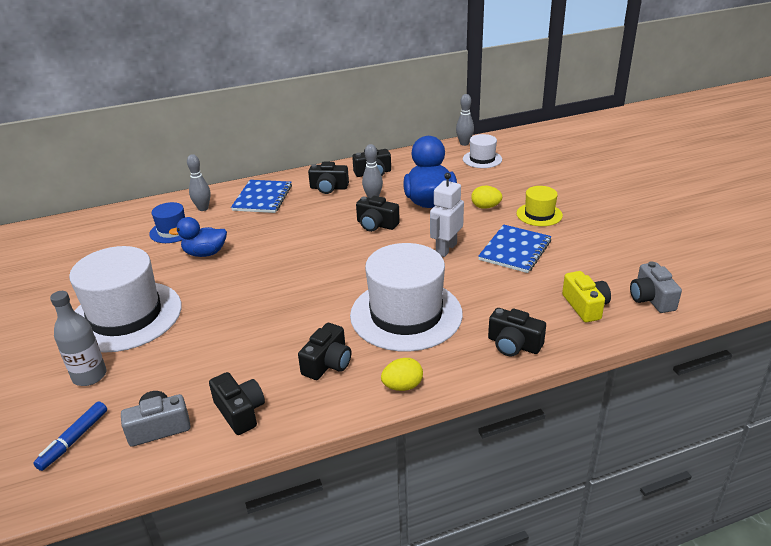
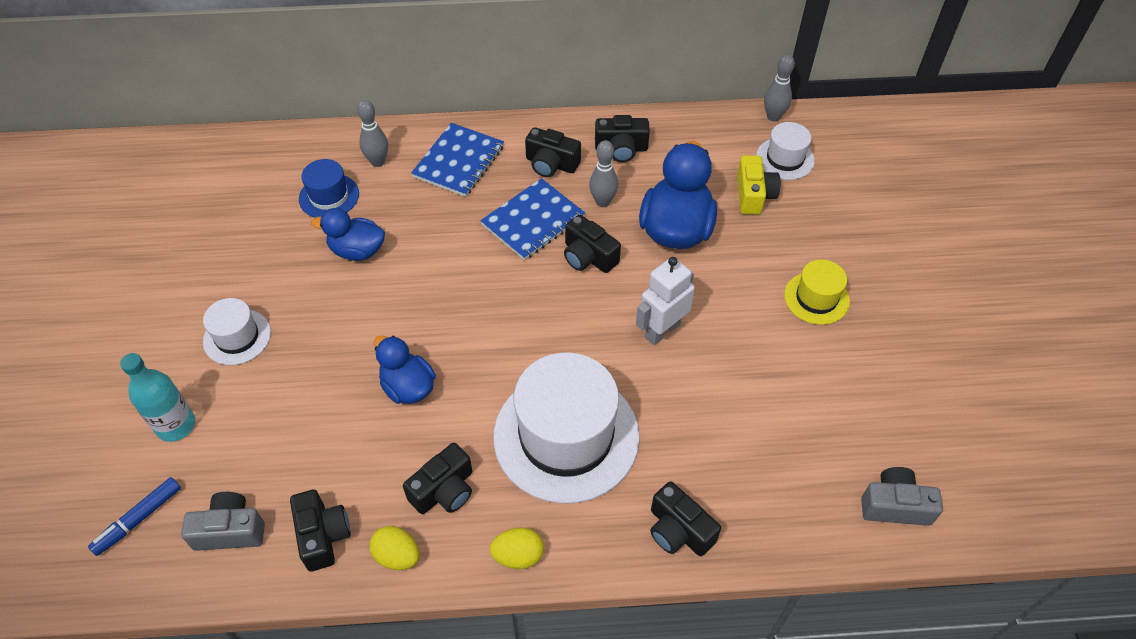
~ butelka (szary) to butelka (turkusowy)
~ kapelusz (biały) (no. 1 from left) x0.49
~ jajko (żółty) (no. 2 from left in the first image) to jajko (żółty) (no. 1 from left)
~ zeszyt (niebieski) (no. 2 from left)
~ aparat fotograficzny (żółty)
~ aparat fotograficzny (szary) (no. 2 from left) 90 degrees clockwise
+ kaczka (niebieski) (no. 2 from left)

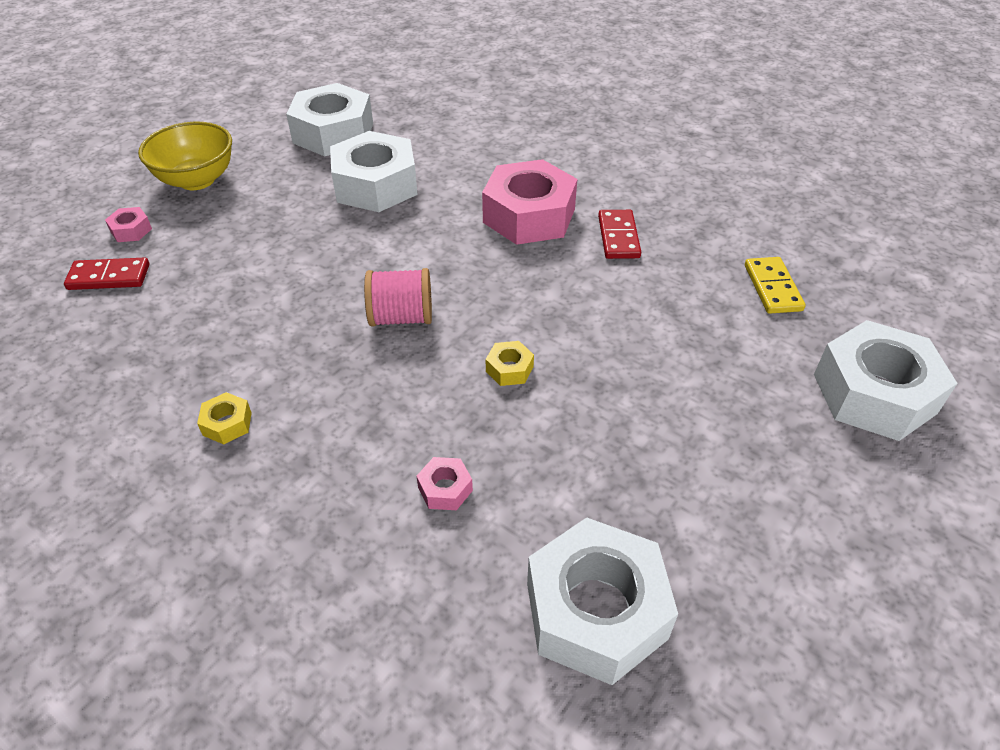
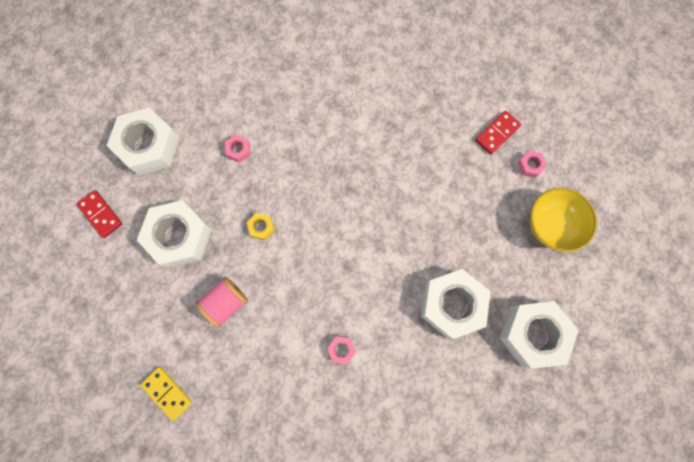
- nakrętka (żółty) (no. 1 from left)
~ szpulka (różowy)
~ nakrętka (różowy) (no. 3 from left in the first image) x0.42
~ kostka domina (czerwony) (no. 2 from left in the first image) to kostka domina (czerwony) (no. 1 from left)
~ nakrętka (biały) (no. 4 from left in the first image) to nakrętka (biały) (no. 2 from left)

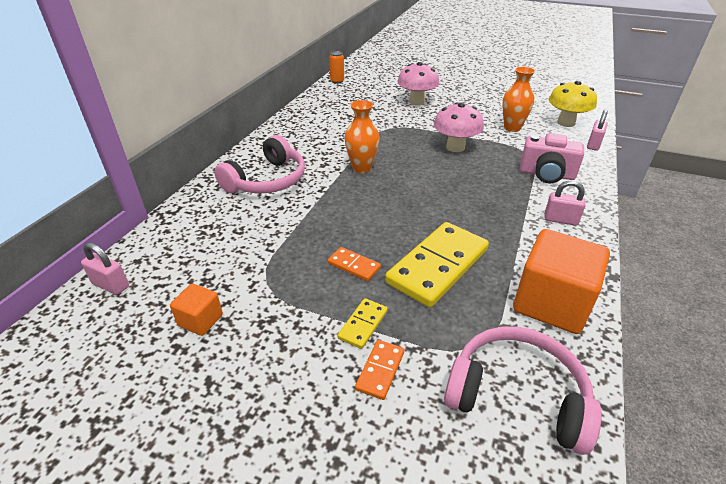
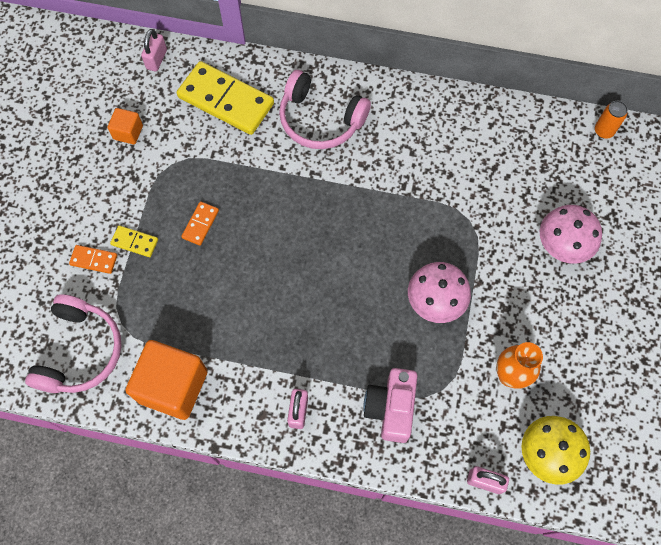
- wazon (pomarańczowy) (no. 1 from left)
~ kostka domina (żółty) (no. 2 from left)

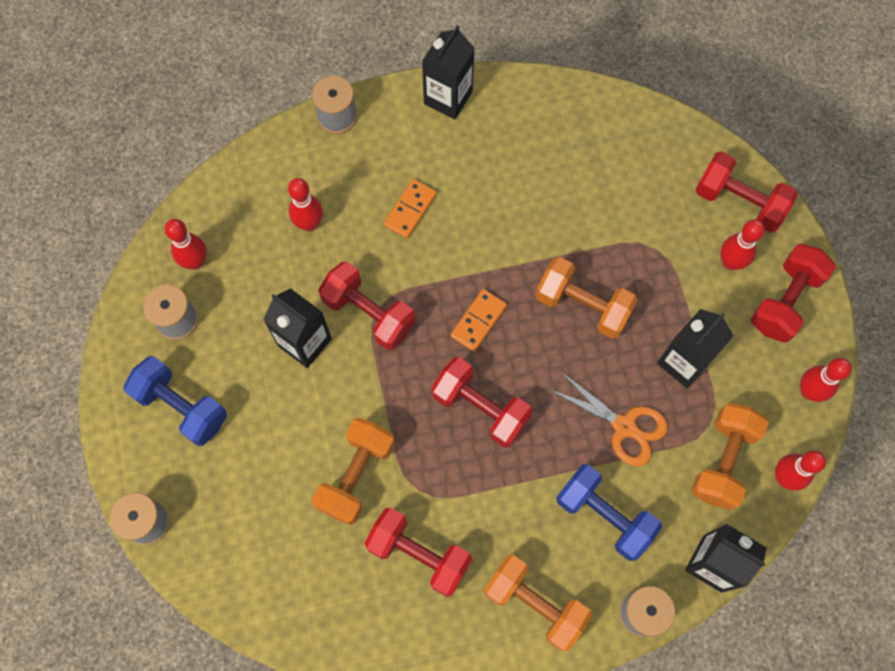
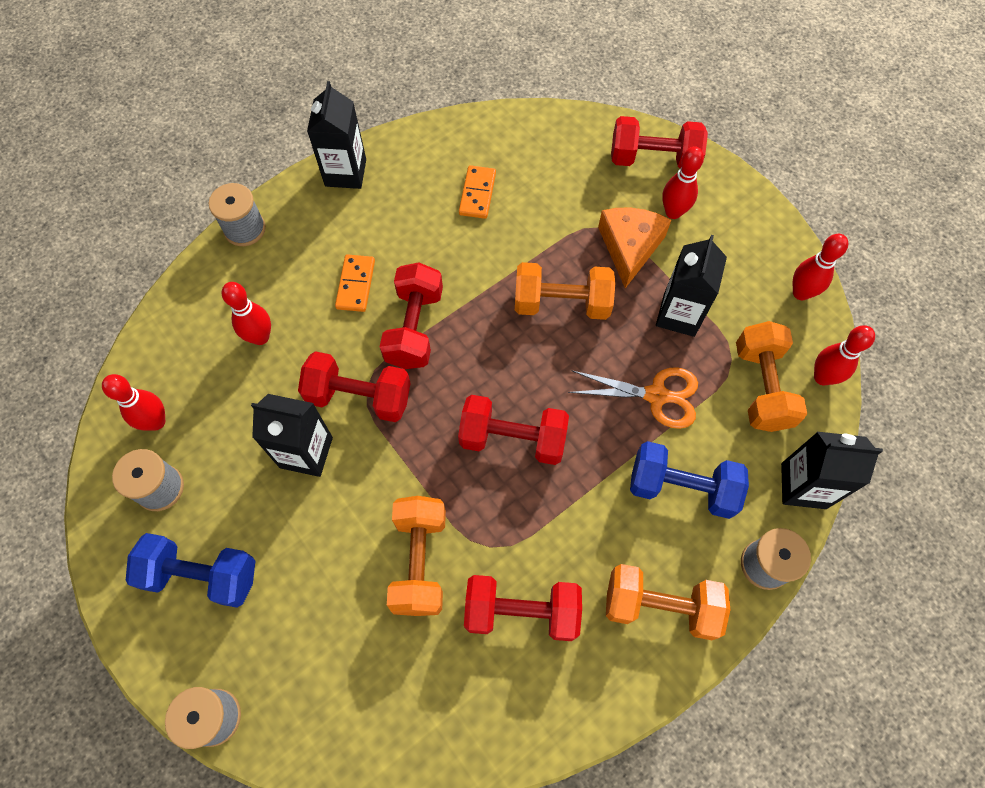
~ kostka domina (pomarańczowy) (no. 2 from left)
~ hantel (czerwony) (no. 5 from left in the first image) to hantel (czerwony) (no. 2 from left)
+ ser (pomarańczowy)

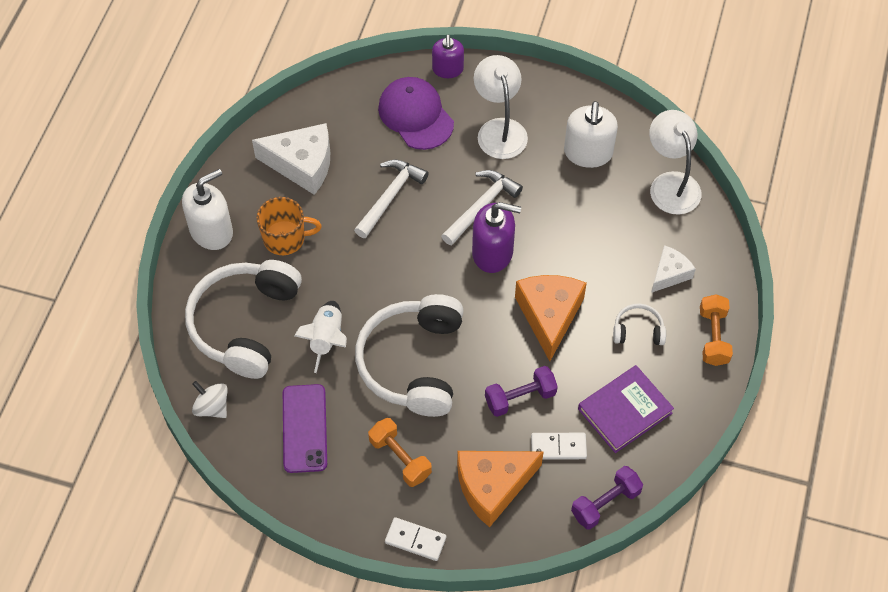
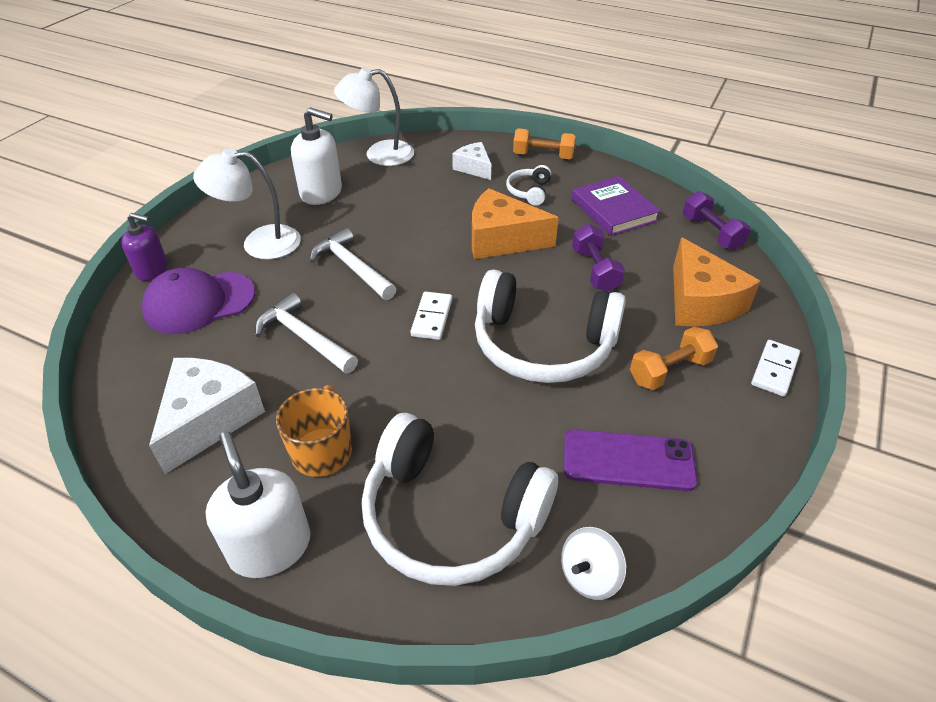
- rakieta (biały)
- dozownik mydła (fioletowy) (no. 2 from left)
~ kostka domina (biały) (no. 2 from left in the first image) to kostka domina (biały) (no. 1 from left)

++++++++

TASK INSTRUCTIONS — What you write must match, line for line, the records from the line containing "(czerwony) (no. 2 from left)" through the last line, with every picture left out.

RESULT —
~ hantel (czerwony) (no. 5 from left in the first image) to hantel (czerwony) (no. 2 from left)
+ ser (pomarańczowy)

- rakieta (biały)
- dozownik mydła (fioletowy) (no. 2 from left)
~ kostka domina (biały) (no. 2 from left in the first image) to kostka domina (biały) (no. 1 from left)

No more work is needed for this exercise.